:: Task item ::
Starting at the top of the entries below, set down every line exactly, please, until you reach the line with "old: blue hardcover", which is included too.

====== Data ======

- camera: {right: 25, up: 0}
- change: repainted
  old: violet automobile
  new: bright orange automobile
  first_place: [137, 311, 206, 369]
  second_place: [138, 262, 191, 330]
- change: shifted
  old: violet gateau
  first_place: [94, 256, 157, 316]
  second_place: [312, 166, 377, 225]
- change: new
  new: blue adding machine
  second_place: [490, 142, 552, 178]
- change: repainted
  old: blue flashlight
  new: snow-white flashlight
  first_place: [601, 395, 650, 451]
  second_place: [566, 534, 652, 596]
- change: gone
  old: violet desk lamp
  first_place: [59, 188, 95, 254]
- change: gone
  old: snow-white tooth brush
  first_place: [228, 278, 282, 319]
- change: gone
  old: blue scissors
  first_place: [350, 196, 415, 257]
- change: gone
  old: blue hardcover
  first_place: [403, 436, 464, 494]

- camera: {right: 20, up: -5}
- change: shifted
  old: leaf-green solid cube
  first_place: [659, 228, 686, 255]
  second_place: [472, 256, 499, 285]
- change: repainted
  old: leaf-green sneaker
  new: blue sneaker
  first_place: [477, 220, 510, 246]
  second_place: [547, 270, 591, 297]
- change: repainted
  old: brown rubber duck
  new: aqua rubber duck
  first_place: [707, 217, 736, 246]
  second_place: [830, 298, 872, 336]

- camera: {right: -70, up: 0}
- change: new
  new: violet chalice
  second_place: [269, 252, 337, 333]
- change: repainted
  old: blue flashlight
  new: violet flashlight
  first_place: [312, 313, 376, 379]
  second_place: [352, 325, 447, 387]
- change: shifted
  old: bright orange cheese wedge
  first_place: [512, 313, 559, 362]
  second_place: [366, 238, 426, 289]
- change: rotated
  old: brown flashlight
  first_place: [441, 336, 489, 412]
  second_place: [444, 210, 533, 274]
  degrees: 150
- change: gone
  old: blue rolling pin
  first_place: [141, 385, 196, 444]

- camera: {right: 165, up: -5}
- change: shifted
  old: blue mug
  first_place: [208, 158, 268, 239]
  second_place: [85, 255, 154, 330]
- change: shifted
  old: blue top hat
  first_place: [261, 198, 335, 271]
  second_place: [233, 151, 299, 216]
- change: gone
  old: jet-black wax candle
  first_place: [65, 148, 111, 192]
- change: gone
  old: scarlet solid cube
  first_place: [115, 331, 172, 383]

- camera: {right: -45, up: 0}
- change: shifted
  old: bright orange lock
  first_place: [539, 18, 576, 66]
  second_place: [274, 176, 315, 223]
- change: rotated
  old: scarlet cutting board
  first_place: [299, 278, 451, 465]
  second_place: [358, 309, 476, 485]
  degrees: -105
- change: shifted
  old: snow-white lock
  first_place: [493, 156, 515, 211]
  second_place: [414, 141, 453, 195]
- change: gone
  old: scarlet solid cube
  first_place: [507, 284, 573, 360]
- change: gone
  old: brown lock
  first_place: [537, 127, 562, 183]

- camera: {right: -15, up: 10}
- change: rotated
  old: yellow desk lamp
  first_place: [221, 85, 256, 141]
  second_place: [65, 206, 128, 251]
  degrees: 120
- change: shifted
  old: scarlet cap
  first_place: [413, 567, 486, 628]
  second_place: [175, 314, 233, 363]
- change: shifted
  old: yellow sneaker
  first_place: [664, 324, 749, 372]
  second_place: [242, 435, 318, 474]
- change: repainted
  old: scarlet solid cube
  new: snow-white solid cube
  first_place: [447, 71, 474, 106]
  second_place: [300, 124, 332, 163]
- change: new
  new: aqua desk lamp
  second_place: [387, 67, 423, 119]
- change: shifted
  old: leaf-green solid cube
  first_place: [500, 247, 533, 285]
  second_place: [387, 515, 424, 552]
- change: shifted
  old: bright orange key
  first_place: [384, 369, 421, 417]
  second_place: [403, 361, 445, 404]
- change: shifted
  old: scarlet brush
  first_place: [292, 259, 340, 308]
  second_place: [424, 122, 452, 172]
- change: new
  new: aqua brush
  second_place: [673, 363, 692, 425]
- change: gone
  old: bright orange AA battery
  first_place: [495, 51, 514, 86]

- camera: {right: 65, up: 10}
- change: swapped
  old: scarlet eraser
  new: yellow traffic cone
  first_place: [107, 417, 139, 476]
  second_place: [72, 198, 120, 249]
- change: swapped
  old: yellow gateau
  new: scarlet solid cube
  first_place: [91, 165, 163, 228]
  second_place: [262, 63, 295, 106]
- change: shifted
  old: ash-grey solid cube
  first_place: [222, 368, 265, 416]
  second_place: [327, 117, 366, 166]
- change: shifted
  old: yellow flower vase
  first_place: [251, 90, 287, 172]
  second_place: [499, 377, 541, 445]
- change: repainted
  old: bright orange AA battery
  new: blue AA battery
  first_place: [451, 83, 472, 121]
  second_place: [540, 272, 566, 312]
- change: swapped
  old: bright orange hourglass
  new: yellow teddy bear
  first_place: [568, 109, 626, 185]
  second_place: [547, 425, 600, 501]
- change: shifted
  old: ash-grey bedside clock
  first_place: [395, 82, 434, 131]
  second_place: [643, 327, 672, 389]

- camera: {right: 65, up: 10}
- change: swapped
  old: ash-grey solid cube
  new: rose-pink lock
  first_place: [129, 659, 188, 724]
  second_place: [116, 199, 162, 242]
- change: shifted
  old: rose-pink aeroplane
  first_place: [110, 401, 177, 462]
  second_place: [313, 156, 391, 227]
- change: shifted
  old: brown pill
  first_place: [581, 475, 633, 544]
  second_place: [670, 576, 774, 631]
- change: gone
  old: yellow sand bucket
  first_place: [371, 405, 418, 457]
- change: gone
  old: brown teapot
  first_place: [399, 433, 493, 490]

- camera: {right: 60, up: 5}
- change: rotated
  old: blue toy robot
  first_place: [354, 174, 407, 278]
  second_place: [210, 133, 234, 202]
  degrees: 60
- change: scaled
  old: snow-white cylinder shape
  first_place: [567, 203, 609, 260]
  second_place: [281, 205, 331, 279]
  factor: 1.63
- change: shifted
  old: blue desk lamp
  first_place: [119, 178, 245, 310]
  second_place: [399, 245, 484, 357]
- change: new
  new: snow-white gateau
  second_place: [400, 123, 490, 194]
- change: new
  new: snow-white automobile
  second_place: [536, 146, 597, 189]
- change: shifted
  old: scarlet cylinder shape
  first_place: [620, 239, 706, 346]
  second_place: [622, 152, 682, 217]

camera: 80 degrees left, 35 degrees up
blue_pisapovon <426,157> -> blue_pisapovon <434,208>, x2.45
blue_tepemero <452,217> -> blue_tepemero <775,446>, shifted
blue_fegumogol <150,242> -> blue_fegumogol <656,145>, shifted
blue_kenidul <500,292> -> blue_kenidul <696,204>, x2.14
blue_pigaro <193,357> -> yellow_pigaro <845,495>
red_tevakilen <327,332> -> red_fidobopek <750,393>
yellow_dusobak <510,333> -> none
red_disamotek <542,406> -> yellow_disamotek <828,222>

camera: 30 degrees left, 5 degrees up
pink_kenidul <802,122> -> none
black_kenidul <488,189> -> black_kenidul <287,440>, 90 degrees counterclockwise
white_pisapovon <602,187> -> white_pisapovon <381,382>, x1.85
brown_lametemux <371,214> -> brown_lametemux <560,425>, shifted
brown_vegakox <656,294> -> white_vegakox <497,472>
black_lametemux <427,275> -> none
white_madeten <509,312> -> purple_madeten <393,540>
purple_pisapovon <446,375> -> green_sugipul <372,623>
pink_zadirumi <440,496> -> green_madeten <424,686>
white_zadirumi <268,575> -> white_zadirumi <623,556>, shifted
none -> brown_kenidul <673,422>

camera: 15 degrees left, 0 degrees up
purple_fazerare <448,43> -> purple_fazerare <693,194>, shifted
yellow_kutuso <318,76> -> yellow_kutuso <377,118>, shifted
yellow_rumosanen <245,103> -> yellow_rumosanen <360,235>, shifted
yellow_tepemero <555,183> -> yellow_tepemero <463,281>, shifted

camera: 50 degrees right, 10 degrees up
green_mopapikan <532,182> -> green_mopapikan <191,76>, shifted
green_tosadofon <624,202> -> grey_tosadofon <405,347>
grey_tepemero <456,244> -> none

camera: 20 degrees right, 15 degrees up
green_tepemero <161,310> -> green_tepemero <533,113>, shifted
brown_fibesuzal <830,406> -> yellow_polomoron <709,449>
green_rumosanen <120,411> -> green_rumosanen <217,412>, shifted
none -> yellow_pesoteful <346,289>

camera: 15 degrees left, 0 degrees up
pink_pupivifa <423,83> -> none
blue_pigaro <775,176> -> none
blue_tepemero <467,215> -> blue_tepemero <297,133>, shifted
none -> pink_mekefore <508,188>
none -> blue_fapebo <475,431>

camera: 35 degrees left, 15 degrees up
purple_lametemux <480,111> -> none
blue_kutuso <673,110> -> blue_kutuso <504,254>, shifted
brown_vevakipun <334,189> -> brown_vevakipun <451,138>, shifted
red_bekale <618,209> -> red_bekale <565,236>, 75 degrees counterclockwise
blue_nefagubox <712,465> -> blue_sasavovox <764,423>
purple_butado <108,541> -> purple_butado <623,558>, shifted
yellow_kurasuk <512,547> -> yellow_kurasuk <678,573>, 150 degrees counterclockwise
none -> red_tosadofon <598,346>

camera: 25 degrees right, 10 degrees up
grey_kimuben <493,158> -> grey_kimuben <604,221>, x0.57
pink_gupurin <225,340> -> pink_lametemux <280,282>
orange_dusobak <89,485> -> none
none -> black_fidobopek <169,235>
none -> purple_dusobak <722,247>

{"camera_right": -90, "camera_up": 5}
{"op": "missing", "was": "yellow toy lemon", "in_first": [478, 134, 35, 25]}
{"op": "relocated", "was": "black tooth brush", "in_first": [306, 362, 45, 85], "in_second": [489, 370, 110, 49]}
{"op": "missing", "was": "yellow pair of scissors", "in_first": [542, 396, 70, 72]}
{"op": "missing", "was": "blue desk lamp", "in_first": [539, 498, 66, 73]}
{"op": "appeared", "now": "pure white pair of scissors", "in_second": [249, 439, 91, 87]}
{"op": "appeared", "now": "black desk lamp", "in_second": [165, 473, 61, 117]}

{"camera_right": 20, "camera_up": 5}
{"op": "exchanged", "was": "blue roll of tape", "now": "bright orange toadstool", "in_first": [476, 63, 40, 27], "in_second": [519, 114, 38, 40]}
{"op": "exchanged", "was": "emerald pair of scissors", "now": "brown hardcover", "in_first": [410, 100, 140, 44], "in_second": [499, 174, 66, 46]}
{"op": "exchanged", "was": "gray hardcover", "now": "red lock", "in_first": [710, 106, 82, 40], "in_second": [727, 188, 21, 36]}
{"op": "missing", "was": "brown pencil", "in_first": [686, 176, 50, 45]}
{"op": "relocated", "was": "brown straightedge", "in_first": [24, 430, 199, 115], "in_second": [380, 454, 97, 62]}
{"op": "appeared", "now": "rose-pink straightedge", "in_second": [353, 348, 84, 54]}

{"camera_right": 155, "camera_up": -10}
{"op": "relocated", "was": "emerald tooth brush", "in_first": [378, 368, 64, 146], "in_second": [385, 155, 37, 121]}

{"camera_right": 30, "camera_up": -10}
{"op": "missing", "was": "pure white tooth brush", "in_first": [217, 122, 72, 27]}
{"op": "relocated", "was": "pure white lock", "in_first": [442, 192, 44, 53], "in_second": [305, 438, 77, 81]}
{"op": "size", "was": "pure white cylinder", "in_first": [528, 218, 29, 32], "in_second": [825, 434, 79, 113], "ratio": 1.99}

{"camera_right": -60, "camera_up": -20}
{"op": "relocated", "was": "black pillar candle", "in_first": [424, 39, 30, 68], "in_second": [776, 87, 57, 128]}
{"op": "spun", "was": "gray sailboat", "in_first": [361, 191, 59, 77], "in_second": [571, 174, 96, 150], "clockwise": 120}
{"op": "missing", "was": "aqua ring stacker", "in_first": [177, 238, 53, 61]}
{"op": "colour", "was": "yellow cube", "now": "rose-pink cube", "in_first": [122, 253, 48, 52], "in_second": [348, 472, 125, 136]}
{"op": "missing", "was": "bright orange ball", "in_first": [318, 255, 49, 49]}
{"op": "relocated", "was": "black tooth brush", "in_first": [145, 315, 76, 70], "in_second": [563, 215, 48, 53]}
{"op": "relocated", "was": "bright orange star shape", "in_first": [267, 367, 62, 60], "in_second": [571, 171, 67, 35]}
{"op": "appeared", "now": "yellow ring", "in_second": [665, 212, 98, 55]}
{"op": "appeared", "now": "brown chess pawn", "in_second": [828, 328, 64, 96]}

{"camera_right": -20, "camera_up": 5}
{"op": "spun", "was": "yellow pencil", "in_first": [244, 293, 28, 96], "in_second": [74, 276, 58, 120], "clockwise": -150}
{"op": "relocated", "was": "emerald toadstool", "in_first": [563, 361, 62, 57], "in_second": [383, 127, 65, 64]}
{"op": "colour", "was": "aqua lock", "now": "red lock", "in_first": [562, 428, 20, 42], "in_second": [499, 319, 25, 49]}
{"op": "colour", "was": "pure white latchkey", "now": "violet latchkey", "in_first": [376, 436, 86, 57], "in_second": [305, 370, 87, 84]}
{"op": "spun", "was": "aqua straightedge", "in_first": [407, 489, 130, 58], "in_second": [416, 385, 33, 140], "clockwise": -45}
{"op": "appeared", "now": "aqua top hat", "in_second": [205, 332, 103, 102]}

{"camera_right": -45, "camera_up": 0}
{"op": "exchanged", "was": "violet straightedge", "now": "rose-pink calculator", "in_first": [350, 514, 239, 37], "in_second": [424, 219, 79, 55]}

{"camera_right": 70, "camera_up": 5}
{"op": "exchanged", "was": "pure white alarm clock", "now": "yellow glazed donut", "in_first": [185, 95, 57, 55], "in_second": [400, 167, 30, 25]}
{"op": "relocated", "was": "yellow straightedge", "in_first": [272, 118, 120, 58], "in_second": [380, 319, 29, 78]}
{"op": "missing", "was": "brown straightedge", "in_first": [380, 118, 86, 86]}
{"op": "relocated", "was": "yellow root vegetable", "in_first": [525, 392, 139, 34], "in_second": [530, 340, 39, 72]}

======

:: Written answer ::
- camera: {right: 25, up: 0}
- change: repainted
  old: violet automobile
  new: bright orange automobile
  first_place: [137, 311, 206, 369]
  second_place: [138, 262, 191, 330]
- change: shifted
  old: violet gateau
  first_place: [94, 256, 157, 316]
  second_place: [312, 166, 377, 225]
- change: new
  new: blue adding machine
  second_place: [490, 142, 552, 178]
- change: repainted
  old: blue flashlight
  new: snow-white flashlight
  first_place: [601, 395, 650, 451]
  second_place: [566, 534, 652, 596]
- change: gone
  old: violet desk lamp
  first_place: [59, 188, 95, 254]
- change: gone
  old: snow-white tooth brush
  first_place: [228, 278, 282, 319]
- change: gone
  old: blue scissors
  first_place: [350, 196, 415, 257]
- change: gone
  old: blue hardcover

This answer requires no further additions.